> **Exercise aim**: Begin with the line in which "type=relocated; before=TurquoisePadlock; pos1=608,216,645,266;" appears and end with the final line of the entries. Retype each one exactly and add nothing.
-- Data for review follows --
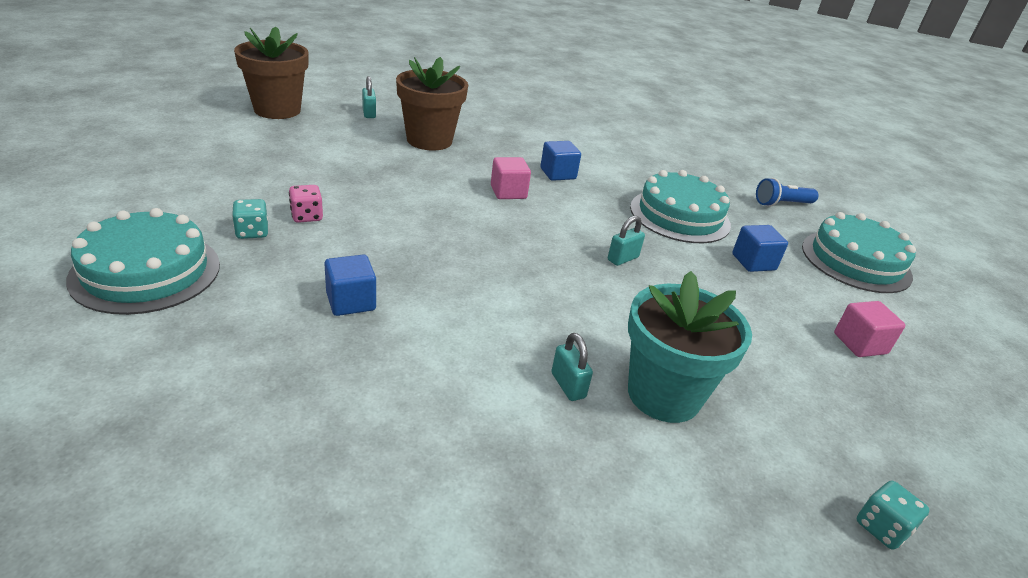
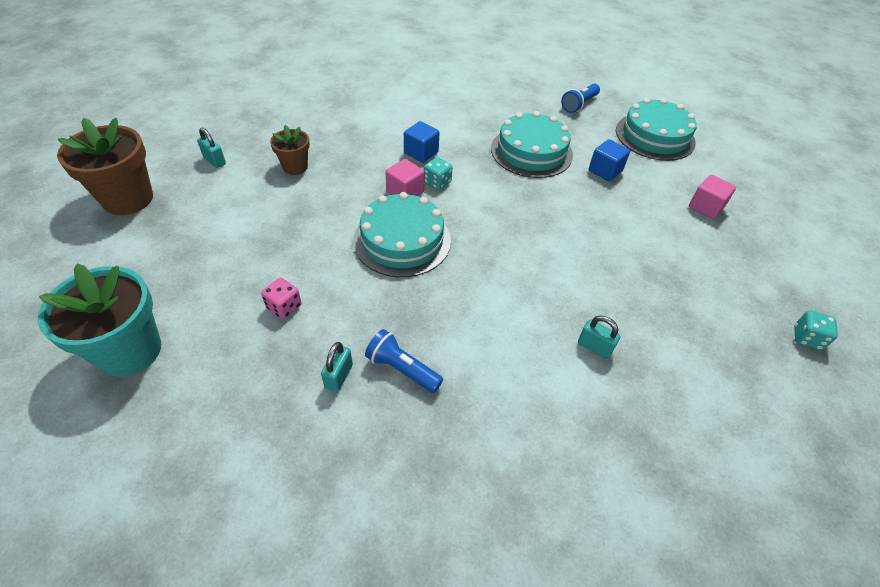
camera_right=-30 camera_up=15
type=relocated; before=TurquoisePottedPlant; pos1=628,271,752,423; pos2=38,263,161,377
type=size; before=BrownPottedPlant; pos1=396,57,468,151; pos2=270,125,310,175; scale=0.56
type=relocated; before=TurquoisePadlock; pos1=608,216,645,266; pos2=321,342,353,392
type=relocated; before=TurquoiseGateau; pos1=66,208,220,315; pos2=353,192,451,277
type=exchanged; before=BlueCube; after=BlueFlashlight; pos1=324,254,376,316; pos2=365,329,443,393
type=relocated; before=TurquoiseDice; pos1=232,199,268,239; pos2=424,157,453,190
-- Data for review concluded --
> **Output below**:
type=relocated; before=TurquoisePadlock; pos1=608,216,645,266; pos2=321,342,353,392
type=relocated; before=TurquoiseGateau; pos1=66,208,220,315; pos2=353,192,451,277
type=exchanged; before=BlueCube; after=BlueFlashlight; pos1=324,254,376,316; pos2=365,329,443,393
type=relocated; before=TurquoiseDice; pos1=232,199,268,239; pos2=424,157,453,190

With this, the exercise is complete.